(Records contained in a dataset)
■ ■ ■ ■

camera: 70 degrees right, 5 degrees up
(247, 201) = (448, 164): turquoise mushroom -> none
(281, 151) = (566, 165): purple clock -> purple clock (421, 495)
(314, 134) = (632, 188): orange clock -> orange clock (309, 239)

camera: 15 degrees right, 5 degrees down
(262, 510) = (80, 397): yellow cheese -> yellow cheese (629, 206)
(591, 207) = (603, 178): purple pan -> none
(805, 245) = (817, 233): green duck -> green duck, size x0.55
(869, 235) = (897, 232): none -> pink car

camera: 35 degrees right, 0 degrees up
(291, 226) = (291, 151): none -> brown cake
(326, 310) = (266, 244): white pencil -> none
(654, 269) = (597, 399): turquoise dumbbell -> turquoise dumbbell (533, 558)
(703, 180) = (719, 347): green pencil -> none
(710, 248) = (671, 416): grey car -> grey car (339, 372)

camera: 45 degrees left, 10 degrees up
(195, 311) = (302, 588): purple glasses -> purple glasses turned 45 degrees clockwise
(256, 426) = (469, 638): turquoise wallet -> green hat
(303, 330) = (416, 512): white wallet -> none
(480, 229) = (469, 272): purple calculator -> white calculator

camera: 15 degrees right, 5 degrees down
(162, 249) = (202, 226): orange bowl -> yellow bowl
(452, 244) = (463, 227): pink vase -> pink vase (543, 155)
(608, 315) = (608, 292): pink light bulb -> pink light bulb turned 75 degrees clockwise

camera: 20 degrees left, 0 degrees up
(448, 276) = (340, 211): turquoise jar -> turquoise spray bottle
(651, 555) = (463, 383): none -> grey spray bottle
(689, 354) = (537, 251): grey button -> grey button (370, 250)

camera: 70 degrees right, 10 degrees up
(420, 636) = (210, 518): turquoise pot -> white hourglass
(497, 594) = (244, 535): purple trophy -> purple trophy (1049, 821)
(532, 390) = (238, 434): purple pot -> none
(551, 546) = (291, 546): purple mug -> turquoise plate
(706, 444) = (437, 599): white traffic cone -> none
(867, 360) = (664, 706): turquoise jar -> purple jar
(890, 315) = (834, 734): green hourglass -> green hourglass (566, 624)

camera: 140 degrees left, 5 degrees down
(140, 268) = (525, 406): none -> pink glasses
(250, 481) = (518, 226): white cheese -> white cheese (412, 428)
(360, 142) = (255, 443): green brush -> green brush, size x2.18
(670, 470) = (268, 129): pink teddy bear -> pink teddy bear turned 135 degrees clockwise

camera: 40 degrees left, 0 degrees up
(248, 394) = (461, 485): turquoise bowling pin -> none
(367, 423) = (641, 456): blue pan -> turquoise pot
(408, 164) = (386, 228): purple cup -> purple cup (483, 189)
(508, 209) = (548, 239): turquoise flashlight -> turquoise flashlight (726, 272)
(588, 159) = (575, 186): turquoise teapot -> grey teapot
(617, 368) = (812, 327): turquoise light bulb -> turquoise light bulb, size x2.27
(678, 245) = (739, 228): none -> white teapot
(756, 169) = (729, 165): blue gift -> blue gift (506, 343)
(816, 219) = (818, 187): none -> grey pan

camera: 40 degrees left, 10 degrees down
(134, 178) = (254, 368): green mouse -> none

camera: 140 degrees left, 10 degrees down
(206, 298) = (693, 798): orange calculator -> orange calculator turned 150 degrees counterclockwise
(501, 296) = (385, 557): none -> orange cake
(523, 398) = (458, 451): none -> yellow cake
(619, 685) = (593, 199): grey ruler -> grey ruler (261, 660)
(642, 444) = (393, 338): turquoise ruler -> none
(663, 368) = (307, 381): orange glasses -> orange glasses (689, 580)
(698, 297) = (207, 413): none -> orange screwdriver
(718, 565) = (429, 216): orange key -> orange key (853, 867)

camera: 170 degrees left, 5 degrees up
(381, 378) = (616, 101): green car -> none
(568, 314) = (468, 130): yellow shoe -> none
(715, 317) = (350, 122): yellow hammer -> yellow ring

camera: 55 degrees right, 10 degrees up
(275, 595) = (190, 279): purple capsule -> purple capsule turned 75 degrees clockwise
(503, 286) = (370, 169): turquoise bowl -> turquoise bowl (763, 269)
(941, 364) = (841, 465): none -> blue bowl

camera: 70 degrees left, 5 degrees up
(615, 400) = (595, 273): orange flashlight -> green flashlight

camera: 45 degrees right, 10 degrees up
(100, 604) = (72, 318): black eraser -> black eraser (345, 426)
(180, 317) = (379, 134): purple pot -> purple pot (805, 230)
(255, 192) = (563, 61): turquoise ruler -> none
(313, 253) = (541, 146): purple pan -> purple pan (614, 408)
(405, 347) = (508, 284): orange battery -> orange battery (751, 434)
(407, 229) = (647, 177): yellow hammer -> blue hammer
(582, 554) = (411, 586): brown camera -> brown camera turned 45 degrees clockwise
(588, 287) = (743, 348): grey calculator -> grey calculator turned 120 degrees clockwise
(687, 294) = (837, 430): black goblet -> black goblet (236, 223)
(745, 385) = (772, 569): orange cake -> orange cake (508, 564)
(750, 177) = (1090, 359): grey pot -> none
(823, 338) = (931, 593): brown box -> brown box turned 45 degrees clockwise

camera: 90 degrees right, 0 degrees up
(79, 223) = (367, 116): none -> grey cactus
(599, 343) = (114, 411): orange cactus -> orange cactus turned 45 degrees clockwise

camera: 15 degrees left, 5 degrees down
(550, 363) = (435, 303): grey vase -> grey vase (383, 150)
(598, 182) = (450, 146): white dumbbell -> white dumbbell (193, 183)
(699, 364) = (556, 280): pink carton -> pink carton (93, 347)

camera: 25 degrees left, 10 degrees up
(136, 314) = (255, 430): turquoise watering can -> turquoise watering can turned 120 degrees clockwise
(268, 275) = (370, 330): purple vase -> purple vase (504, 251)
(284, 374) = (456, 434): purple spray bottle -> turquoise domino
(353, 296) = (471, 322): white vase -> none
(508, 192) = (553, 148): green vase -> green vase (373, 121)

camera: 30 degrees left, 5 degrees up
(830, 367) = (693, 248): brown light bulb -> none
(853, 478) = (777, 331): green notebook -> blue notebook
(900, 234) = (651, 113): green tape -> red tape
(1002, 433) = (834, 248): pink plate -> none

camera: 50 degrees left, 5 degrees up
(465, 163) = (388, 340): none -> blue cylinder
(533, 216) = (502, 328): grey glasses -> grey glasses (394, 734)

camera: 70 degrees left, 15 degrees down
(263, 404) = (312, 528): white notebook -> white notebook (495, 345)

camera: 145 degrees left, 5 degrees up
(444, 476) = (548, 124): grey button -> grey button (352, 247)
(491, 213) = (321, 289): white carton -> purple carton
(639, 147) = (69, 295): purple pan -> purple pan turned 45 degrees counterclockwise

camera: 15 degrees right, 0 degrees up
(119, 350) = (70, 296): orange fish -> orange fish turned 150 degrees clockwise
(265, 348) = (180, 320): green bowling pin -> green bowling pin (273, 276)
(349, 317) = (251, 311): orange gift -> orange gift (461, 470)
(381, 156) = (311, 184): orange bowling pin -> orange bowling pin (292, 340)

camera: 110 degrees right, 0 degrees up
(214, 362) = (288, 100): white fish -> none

■ ■ ■ ■

Required action:
Retype only the stretch of lines above starting at the one with "(79, 223) = (367, 116): none -> grey cactus" and stopping at the one with "(284, 374) = (456, 434): purple", exactly as written, with both kept.

Result of this task:
(79, 223) = (367, 116): none -> grey cactus
(599, 343) = (114, 411): orange cactus -> orange cactus turned 45 degrees clockwise

camera: 15 degrees left, 5 degrees down
(550, 363) = (435, 303): grey vase -> grey vase (383, 150)
(598, 182) = (450, 146): white dumbbell -> white dumbbell (193, 183)
(699, 364) = (556, 280): pink carton -> pink carton (93, 347)

camera: 25 degrees left, 10 degrees up
(136, 314) = (255, 430): turquoise watering can -> turquoise watering can turned 120 degrees clockwise
(268, 275) = (370, 330): purple vase -> purple vase (504, 251)
(284, 374) = (456, 434): purple spray bottle -> turquoise domino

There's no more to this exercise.